** Opening DATASET ENTRIES block **

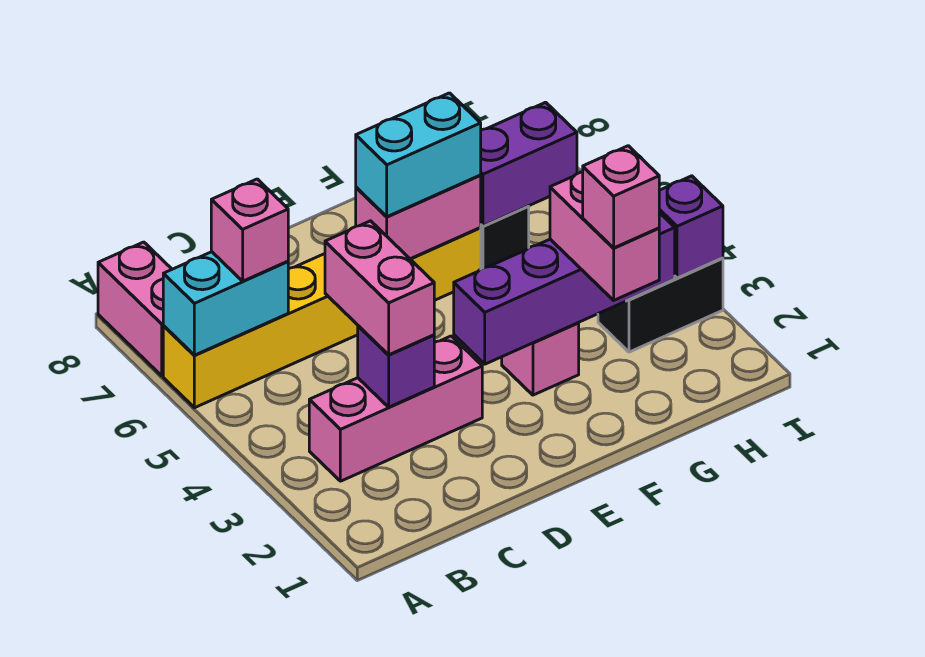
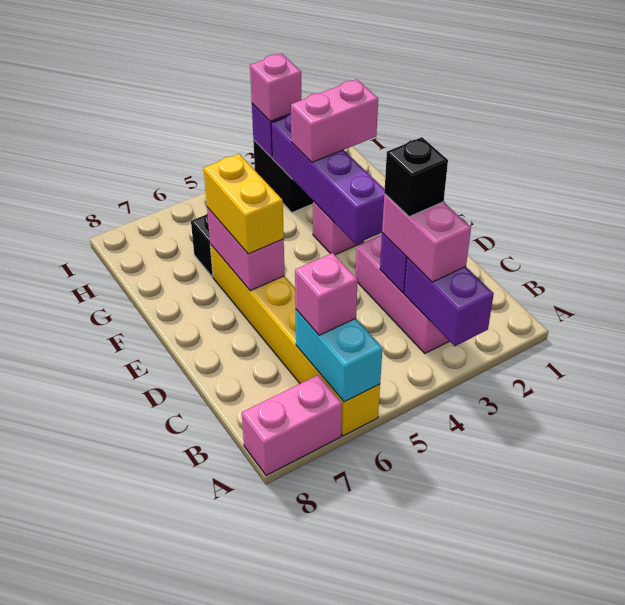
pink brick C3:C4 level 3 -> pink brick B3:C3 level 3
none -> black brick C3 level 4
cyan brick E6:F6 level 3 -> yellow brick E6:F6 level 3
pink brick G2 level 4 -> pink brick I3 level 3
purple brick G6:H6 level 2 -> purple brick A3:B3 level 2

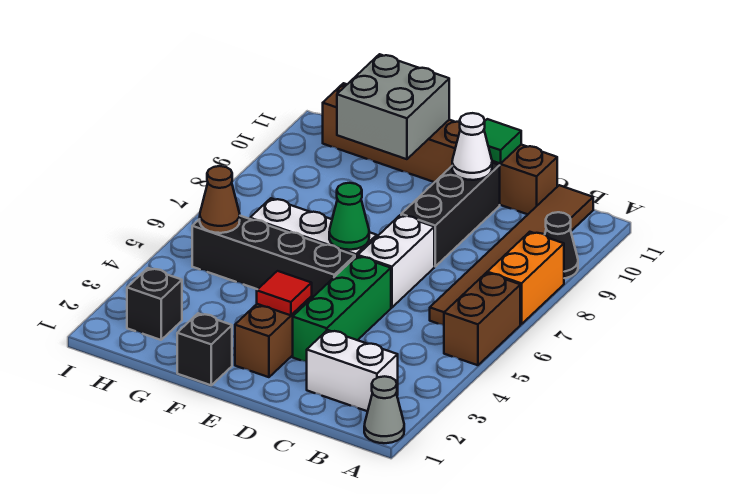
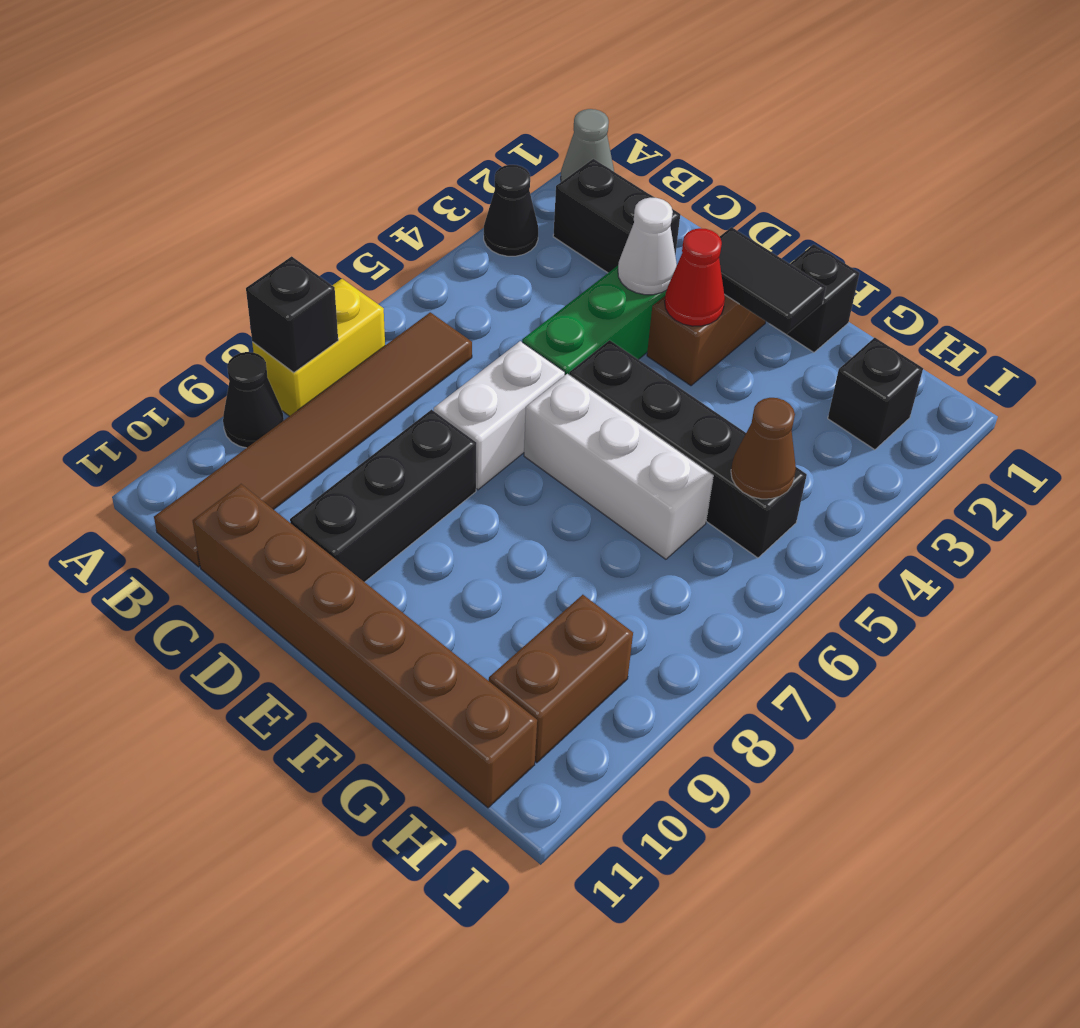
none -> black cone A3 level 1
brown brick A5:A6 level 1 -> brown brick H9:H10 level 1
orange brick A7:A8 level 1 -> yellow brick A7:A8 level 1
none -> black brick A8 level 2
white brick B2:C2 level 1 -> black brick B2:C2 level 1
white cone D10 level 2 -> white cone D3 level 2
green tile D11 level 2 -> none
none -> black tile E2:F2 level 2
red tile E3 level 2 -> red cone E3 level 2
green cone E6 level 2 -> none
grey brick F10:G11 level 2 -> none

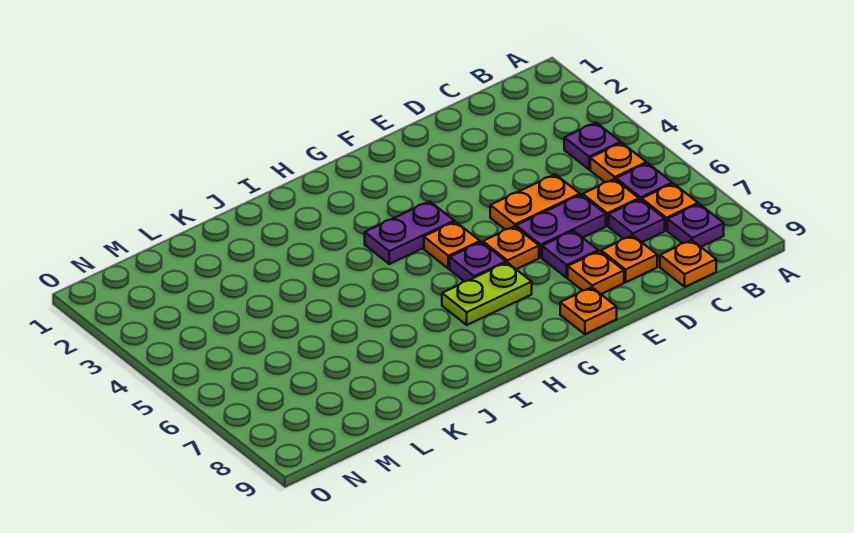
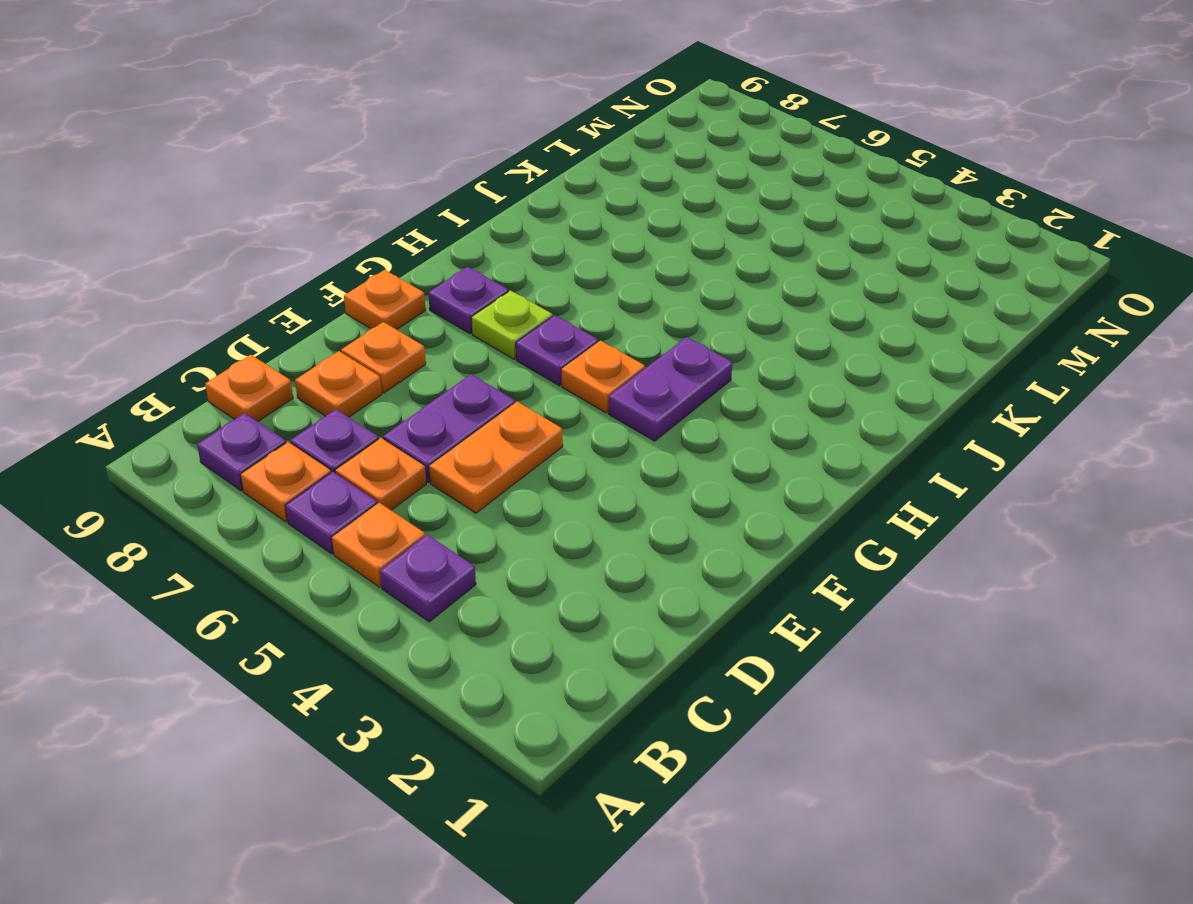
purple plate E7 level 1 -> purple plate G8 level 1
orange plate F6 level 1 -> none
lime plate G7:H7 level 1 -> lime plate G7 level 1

** Closing DATASET ENTRIES block **
** Opening DATASET ENTRIES block **

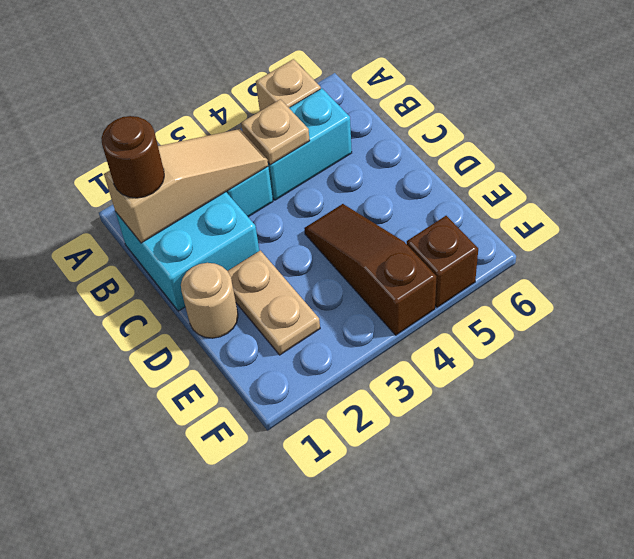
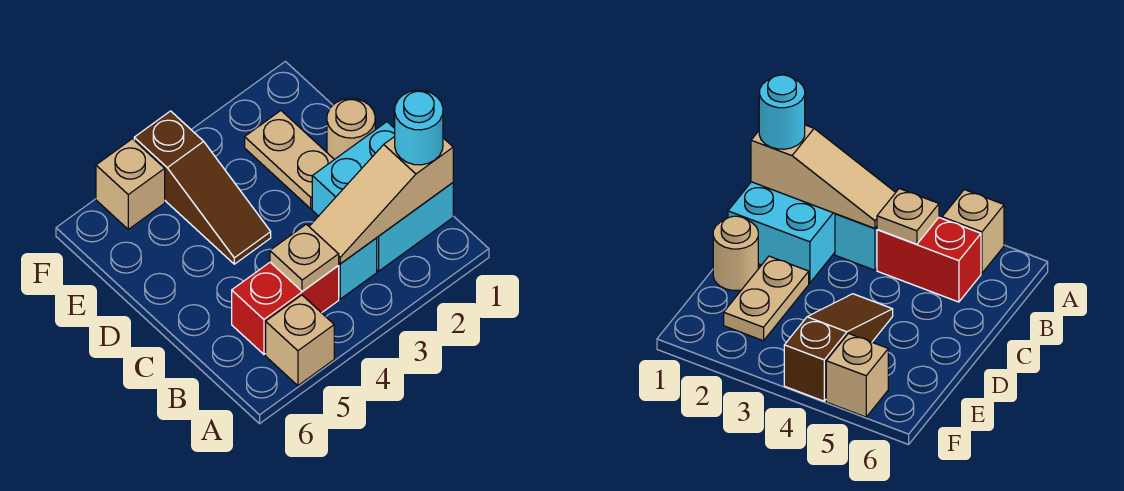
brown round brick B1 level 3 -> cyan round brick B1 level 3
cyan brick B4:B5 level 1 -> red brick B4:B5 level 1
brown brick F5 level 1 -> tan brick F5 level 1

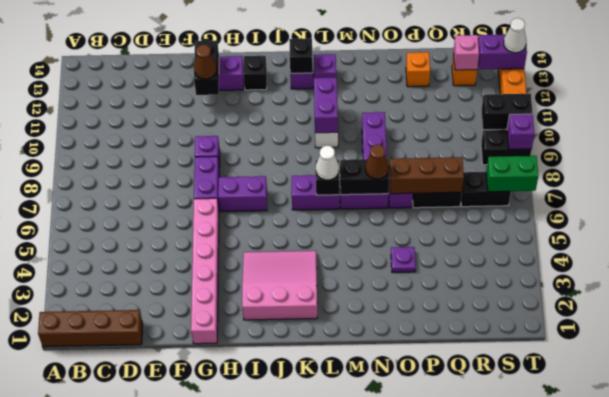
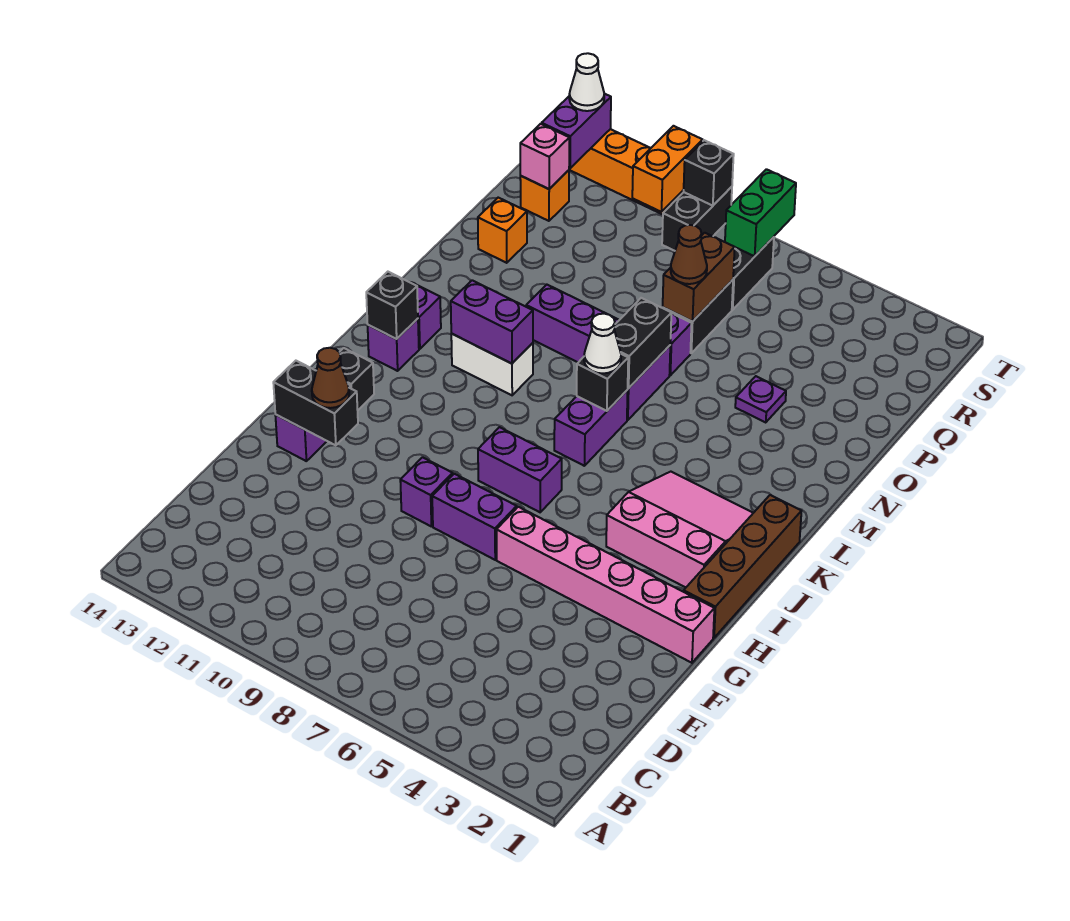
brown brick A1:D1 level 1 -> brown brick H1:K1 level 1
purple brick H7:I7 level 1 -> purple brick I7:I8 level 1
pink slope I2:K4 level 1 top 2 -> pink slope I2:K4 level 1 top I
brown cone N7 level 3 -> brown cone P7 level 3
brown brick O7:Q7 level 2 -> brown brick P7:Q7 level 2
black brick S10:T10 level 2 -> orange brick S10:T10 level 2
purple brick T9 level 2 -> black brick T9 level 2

** Closing DATASET ENTRIES block **

## TASK DESCRIPTION
Scan the material for the string "yellow". Copy each line where it appears.

## RESULT OF THIS EXERCISE
cyan brick E6:F6 level 3 -> yellow brick E6:F6 level 3
orange brick A7:A8 level 1 -> yellow brick A7:A8 level 1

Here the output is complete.